• _EXERCISE GOAL_
With pictures omitted, the line containing "(336, 471) = (154, 303): red" and all later lines of the records below are to be restated word for word.

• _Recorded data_
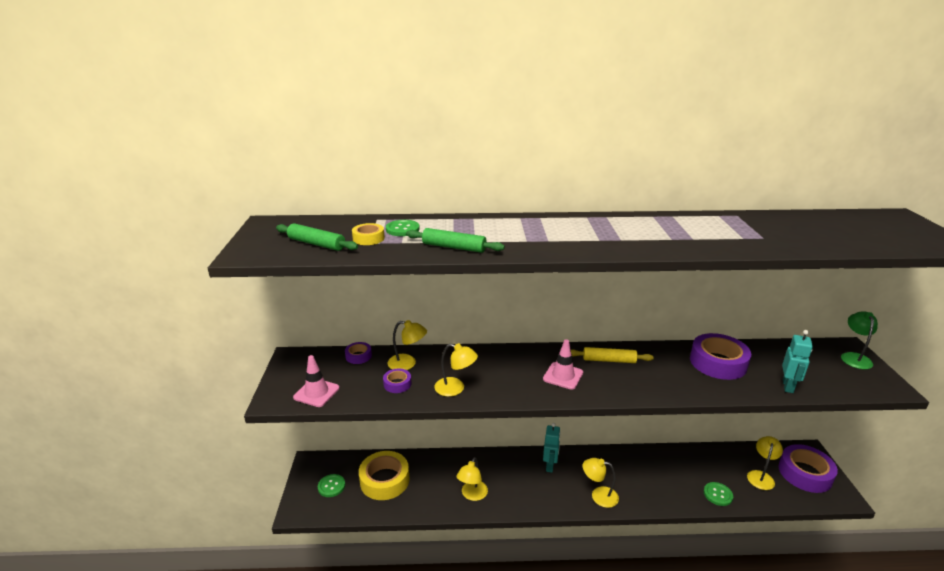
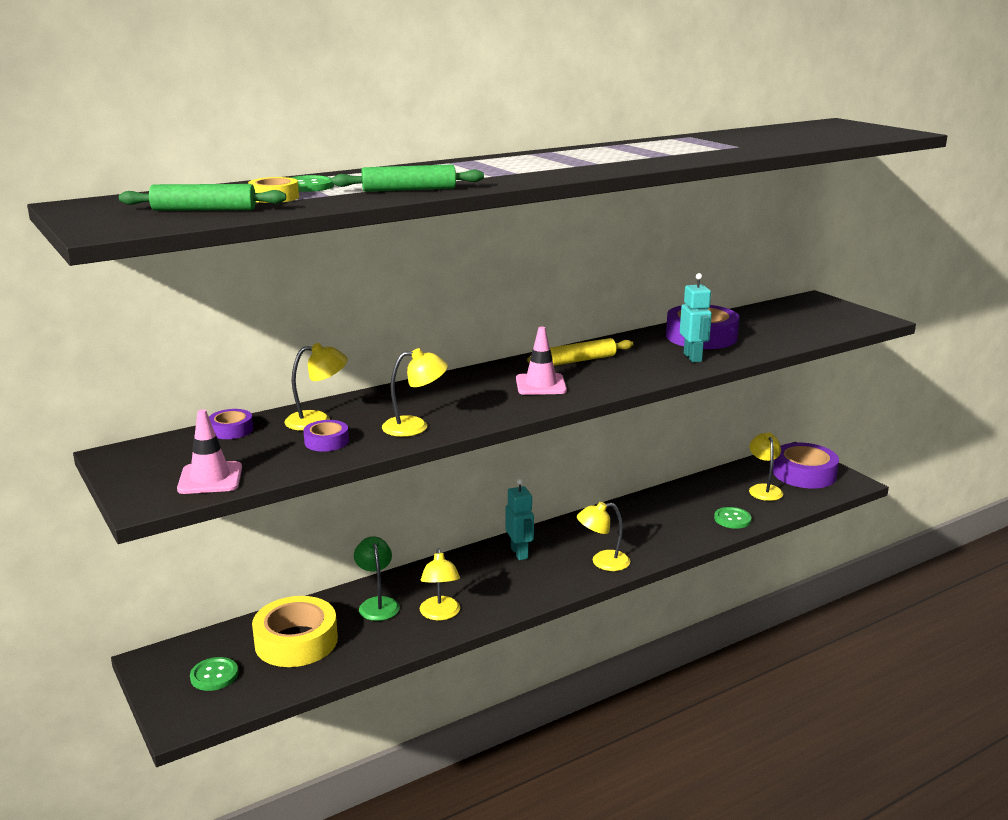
camera: 30 degrees left, 5 degrees down
(788, 386) = (787, 339): turquoise robot -> turquoise robot (693, 357)
(854, 357) = (826, 305): green lamp -> green lamp (377, 604)

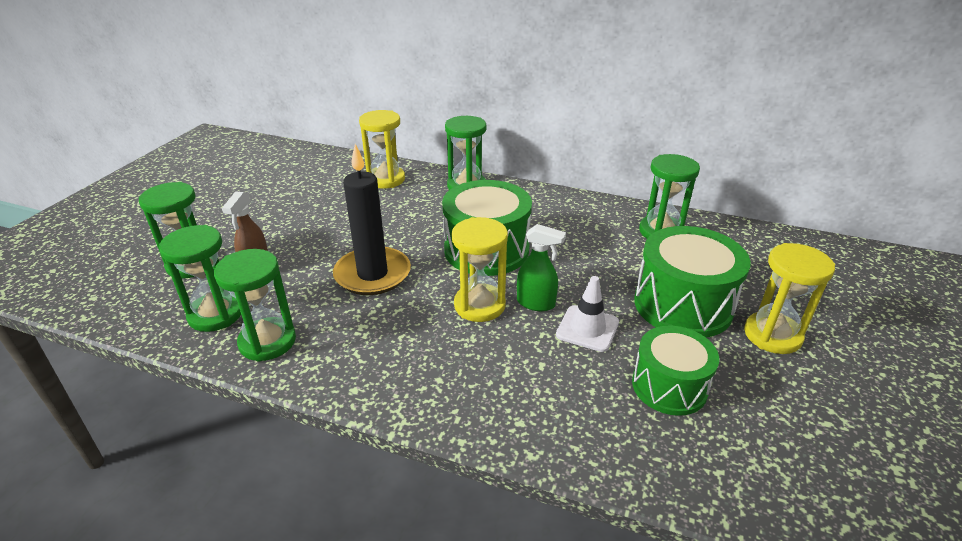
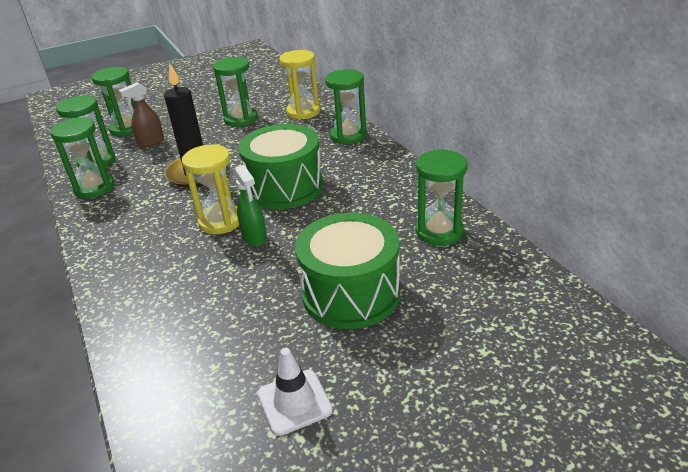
camera: 45 degrees right, 0 degrees up
(328, 207) = (241, 119): none -> green hourglass
(587, 328) = (257, 271): white traffic cone -> white traffic cone (294, 402)
(669, 386) = (240, 338): green drum -> none
(772, 335) = (380, 355): yellow hourglass -> none

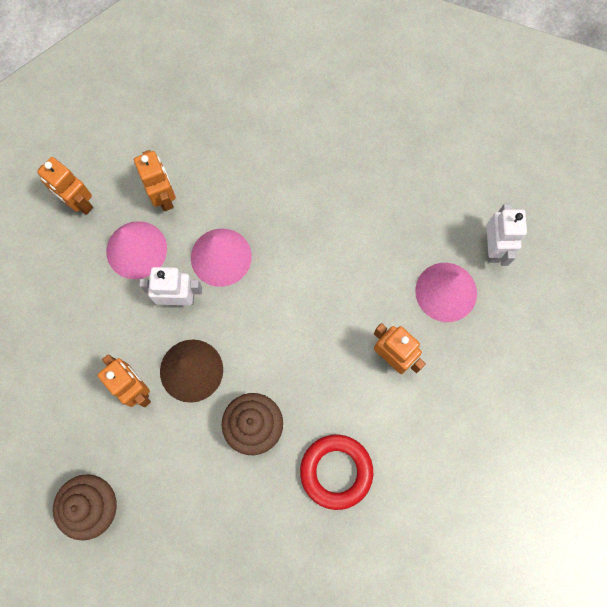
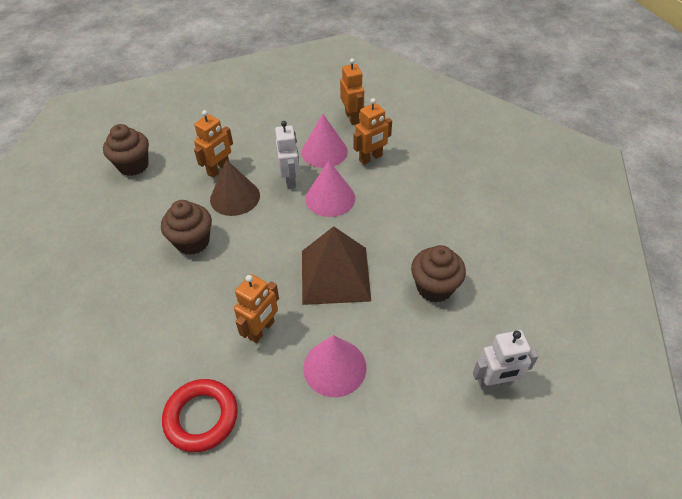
camera: 80 degrees right, 25 degrees down
(78, 203) = (352, 117): orange robot -> orange robot turned 135 degrees clockwise
(336, 271) = (335, 275): none -> brown pyramid
(336, 471) = (154, 303): red ring -> red ring (201, 417)
(371, 177) = (434, 287): none -> brown cupcake
(493, 248) = (393, 406): white robot -> white robot (495, 383)

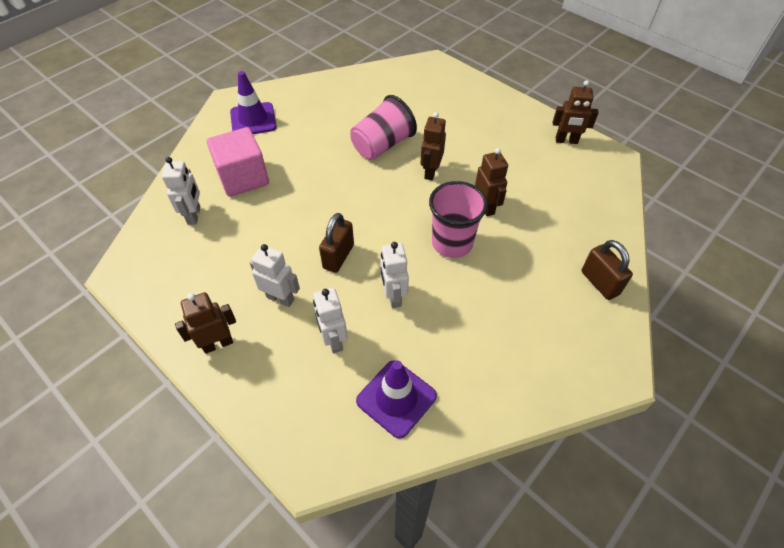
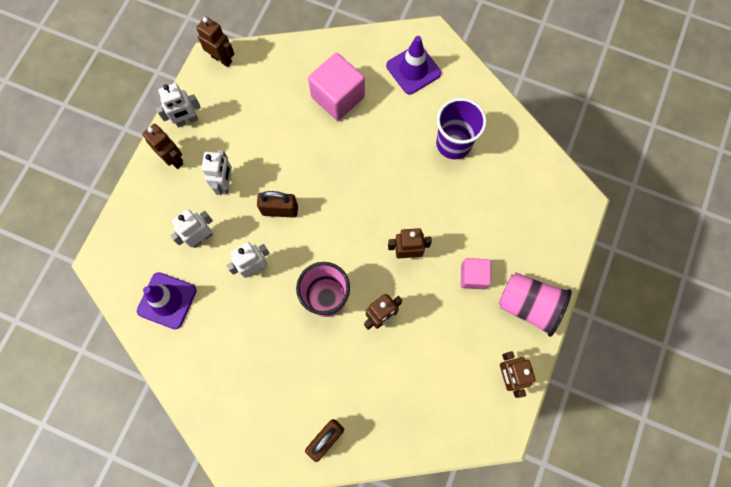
camera: 70 degrees right, 20 degrees up
(126, 262) = (222, 59): none -> brown robot
(194, 215) = (283, 81): white robot -> white robot (187, 121)
(341, 115) = (453, 143): none -> purple cup
(382, 145) = (426, 197): pink cup -> pink cup (528, 305)
(471, 136) = (473, 276): none -> pink cube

• _TASK SOLUTION_
(336, 471) = (154, 303): red ring -> red ring (201, 417)
(371, 177) = (434, 287): none -> brown cupcake
(493, 248) = (393, 406): white robot -> white robot (495, 383)

camera: 70 degrees right, 20 degrees up
(126, 262) = (222, 59): none -> brown robot
(194, 215) = (283, 81): white robot -> white robot (187, 121)
(341, 115) = (453, 143): none -> purple cup
(382, 145) = (426, 197): pink cup -> pink cup (528, 305)
(471, 136) = (473, 276): none -> pink cube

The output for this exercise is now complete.